> _AUFGABE_
Bearbeite die folgenden Zeilen, indem du jedes „dial“ durch „face“ ersetzt. Alles andere bleibt unverändert.

> _ZEILENAUSZÜGE_
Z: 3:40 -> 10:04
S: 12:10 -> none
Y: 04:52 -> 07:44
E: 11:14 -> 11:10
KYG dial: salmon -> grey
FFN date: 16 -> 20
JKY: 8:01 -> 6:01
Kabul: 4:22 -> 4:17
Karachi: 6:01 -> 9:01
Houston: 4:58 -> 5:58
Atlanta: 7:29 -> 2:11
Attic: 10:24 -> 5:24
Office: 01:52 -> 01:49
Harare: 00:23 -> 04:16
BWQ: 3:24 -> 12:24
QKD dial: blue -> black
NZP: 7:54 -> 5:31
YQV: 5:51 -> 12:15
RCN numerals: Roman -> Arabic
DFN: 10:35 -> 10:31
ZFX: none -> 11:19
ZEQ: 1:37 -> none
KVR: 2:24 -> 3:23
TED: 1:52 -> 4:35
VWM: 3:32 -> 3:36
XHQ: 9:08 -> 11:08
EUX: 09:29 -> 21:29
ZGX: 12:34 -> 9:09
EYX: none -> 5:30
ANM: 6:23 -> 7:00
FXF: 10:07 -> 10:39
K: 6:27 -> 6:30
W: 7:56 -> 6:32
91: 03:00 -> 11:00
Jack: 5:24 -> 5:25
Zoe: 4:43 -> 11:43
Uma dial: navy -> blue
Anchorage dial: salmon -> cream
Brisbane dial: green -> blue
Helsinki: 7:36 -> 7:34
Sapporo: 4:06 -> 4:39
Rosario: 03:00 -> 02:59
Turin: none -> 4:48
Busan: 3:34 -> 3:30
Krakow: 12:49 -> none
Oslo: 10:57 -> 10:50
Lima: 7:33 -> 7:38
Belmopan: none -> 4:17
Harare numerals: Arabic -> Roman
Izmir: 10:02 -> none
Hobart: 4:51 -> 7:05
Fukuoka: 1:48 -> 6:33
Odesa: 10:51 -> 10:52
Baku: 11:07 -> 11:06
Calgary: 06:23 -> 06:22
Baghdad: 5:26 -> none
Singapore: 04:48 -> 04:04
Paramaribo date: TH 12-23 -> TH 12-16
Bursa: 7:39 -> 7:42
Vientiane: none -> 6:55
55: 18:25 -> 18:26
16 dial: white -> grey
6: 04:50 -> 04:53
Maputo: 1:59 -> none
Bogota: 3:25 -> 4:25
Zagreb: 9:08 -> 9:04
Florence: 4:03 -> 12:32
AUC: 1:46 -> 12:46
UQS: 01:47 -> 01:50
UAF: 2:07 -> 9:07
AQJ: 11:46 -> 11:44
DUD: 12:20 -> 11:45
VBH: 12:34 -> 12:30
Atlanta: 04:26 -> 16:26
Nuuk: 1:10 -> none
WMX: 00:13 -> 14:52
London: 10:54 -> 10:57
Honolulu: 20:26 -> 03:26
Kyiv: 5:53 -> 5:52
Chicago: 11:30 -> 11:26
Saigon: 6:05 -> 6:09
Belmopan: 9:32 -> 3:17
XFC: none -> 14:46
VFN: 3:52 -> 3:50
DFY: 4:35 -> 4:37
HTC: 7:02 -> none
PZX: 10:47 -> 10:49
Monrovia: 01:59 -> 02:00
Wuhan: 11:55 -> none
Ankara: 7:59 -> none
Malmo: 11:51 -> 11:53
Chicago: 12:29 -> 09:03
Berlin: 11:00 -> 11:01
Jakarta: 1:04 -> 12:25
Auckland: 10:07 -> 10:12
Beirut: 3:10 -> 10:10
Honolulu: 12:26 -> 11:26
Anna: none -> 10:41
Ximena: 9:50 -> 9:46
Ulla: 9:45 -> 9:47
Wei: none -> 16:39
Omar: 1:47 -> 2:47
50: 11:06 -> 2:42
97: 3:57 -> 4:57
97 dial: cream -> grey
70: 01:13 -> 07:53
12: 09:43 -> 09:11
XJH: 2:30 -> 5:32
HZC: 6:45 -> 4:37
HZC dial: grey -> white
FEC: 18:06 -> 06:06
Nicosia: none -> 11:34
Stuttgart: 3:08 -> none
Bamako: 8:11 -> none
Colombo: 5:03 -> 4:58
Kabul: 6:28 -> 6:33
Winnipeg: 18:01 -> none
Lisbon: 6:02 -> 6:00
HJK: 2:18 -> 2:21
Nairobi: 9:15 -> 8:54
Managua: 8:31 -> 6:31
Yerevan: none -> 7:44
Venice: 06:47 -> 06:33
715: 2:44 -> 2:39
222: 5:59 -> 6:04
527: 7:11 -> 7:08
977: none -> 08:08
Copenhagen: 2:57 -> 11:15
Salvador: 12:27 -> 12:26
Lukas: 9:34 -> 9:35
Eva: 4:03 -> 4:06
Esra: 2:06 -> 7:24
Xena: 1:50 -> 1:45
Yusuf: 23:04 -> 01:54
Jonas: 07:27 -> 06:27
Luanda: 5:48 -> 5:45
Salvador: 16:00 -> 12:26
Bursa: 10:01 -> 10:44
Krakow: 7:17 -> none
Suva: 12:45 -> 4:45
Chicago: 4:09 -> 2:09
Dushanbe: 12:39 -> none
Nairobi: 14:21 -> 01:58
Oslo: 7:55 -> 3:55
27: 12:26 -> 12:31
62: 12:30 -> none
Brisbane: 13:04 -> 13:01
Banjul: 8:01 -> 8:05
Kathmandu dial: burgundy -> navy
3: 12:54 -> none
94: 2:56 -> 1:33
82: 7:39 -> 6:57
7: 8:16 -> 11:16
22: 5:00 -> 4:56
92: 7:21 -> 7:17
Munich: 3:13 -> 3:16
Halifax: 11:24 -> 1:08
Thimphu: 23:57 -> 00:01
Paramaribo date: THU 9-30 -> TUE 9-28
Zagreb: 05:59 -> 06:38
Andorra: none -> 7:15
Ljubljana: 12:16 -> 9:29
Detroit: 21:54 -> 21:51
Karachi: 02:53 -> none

> _ERGEBNIS_
Z: 3:40 -> 10:04
S: 12:10 -> none
Y: 04:52 -> 07:44
E: 11:14 -> 11:10
KYG face: salmon -> grey
FFN date: 16 -> 20
JKY: 8:01 -> 6:01
Kabul: 4:22 -> 4:17
Karachi: 6:01 -> 9:01
Houston: 4:58 -> 5:58
Atlanta: 7:29 -> 2:11
Attic: 10:24 -> 5:24
Office: 01:52 -> 01:49
Harare: 00:23 -> 04:16
BWQ: 3:24 -> 12:24
QKD face: blue -> black
NZP: 7:54 -> 5:31
YQV: 5:51 -> 12:15
RCN numerals: Roman -> Arabic
DFN: 10:35 -> 10:31
ZFX: none -> 11:19
ZEQ: 1:37 -> none
KVR: 2:24 -> 3:23
TED: 1:52 -> 4:35
VWM: 3:32 -> 3:36
XHQ: 9:08 -> 11:08
EUX: 09:29 -> 21:29
ZGX: 12:34 -> 9:09
EYX: none -> 5:30
ANM: 6:23 -> 7:00
FXF: 10:07 -> 10:39
K: 6:27 -> 6:30
W: 7:56 -> 6:32
91: 03:00 -> 11:00
Jack: 5:24 -> 5:25
Zoe: 4:43 -> 11:43
Uma face: navy -> blue
Anchorage face: salmon -> cream
Brisbane face: green -> blue
Helsinki: 7:36 -> 7:34
Sapporo: 4:06 -> 4:39
Rosario: 03:00 -> 02:59
Turin: none -> 4:48
Busan: 3:34 -> 3:30
Krakow: 12:49 -> none
Oslo: 10:57 -> 10:50
Lima: 7:33 -> 7:38
Belmopan: none -> 4:17
Harare numerals: Arabic -> Roman
Izmir: 10:02 -> none
Hobart: 4:51 -> 7:05
Fukuoka: 1:48 -> 6:33
Odesa: 10:51 -> 10:52
Baku: 11:07 -> 11:06
Calgary: 06:23 -> 06:22
Baghdad: 5:26 -> none
Singapore: 04:48 -> 04:04
Paramaribo date: TH 12-23 -> TH 12-16
Bursa: 7:39 -> 7:42
Vientiane: none -> 6:55
55: 18:25 -> 18:26
16 face: white -> grey
6: 04:50 -> 04:53
Maputo: 1:59 -> none
Bogota: 3:25 -> 4:25
Zagreb: 9:08 -> 9:04
Florence: 4:03 -> 12:32
AUC: 1:46 -> 12:46
UQS: 01:47 -> 01:50
UAF: 2:07 -> 9:07
AQJ: 11:46 -> 11:44
DUD: 12:20 -> 11:45
VBH: 12:34 -> 12:30
Atlanta: 04:26 -> 16:26
Nuuk: 1:10 -> none
WMX: 00:13 -> 14:52
London: 10:54 -> 10:57
Honolulu: 20:26 -> 03:26
Kyiv: 5:53 -> 5:52
Chicago: 11:30 -> 11:26
Saigon: 6:05 -> 6:09
Belmopan: 9:32 -> 3:17
XFC: none -> 14:46
VFN: 3:52 -> 3:50
DFY: 4:35 -> 4:37
HTC: 7:02 -> none
PZX: 10:47 -> 10:49
Monrovia: 01:59 -> 02:00
Wuhan: 11:55 -> none
Ankara: 7:59 -> none
Malmo: 11:51 -> 11:53
Chicago: 12:29 -> 09:03
Berlin: 11:00 -> 11:01
Jakarta: 1:04 -> 12:25
Auckland: 10:07 -> 10:12
Beirut: 3:10 -> 10:10
Honolulu: 12:26 -> 11:26
Anna: none -> 10:41
Ximena: 9:50 -> 9:46
Ulla: 9:45 -> 9:47
Wei: none -> 16:39
Omar: 1:47 -> 2:47
50: 11:06 -> 2:42
97: 3:57 -> 4:57
97 face: cream -> grey
70: 01:13 -> 07:53
12: 09:43 -> 09:11
XJH: 2:30 -> 5:32
HZC: 6:45 -> 4:37
HZC face: grey -> white
FEC: 18:06 -> 06:06
Nicosia: none -> 11:34
Stuttgart: 3:08 -> none
Bamako: 8:11 -> none
Colombo: 5:03 -> 4:58
Kabul: 6:28 -> 6:33
Winnipeg: 18:01 -> none
Lisbon: 6:02 -> 6:00
HJK: 2:18 -> 2:21
Nairobi: 9:15 -> 8:54
Managua: 8:31 -> 6:31
Yerevan: none -> 7:44
Venice: 06:47 -> 06:33
715: 2:44 -> 2:39
222: 5:59 -> 6:04
527: 7:11 -> 7:08
977: none -> 08:08
Copenhagen: 2:57 -> 11:15
Salvador: 12:27 -> 12:26
Lukas: 9:34 -> 9:35
Eva: 4:03 -> 4:06
Esra: 2:06 -> 7:24
Xena: 1:50 -> 1:45
Yusuf: 23:04 -> 01:54
Jonas: 07:27 -> 06:27
Luanda: 5:48 -> 5:45
Salvador: 16:00 -> 12:26
Bursa: 10:01 -> 10:44
Krakow: 7:17 -> none
Suva: 12:45 -> 4:45
Chicago: 4:09 -> 2:09
Dushanbe: 12:39 -> none
Nairobi: 14:21 -> 01:58
Oslo: 7:55 -> 3:55
27: 12:26 -> 12:31
62: 12:30 -> none
Brisbane: 13:04 -> 13:01
Banjul: 8:01 -> 8:05
Kathmandu face: burgundy -> navy
3: 12:54 -> none
94: 2:56 -> 1:33
82: 7:39 -> 6:57
7: 8:16 -> 11:16
22: 5:00 -> 4:56
92: 7:21 -> 7:17
Munich: 3:13 -> 3:16
Halifax: 11:24 -> 1:08
Thimphu: 23:57 -> 00:01
Paramaribo date: THU 9-30 -> TUE 9-28
Zagreb: 05:59 -> 06:38
Andorra: none -> 7:15
Ljubljana: 12:16 -> 9:29
Detroit: 21:54 -> 21:51
Karachi: 02:53 -> none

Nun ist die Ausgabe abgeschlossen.